_Source records_
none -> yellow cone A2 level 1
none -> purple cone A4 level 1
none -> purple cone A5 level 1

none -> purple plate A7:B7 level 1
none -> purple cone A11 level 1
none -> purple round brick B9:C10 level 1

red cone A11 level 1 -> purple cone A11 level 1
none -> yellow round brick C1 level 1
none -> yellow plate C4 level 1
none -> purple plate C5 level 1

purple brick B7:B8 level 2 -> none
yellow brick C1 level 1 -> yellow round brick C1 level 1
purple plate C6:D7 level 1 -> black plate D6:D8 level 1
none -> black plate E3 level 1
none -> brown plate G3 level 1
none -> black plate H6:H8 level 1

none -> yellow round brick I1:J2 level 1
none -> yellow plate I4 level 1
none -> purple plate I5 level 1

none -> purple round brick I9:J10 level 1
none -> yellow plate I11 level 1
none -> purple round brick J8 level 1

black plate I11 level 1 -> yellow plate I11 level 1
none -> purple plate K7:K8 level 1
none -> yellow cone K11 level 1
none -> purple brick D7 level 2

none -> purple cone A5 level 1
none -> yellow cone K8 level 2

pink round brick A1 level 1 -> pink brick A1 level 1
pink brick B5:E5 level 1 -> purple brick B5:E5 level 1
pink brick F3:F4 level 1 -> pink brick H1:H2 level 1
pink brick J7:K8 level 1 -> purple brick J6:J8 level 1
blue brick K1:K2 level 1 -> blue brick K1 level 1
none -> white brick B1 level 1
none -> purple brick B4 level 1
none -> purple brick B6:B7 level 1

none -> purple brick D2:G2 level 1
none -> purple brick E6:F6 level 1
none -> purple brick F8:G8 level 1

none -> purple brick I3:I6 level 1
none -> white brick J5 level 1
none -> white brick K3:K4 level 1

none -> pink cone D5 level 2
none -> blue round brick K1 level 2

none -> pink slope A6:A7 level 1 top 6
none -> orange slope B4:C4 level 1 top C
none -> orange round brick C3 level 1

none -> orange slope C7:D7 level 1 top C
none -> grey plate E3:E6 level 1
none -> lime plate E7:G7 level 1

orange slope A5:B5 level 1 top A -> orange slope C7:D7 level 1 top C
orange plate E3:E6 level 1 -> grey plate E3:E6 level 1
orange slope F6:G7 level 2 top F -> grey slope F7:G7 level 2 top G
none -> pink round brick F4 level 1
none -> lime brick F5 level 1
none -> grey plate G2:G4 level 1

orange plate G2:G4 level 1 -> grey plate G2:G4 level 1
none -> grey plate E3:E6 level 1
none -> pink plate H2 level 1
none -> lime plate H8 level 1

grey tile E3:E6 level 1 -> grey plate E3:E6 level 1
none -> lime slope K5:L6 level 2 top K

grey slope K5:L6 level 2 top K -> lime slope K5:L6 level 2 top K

_Work instruction_
Using the listing, collect all lines in which the string "white" is found.

_Written response_
none -> white brick B1 level 1
none -> white brick J5 level 1
none -> white brick K3:K4 level 1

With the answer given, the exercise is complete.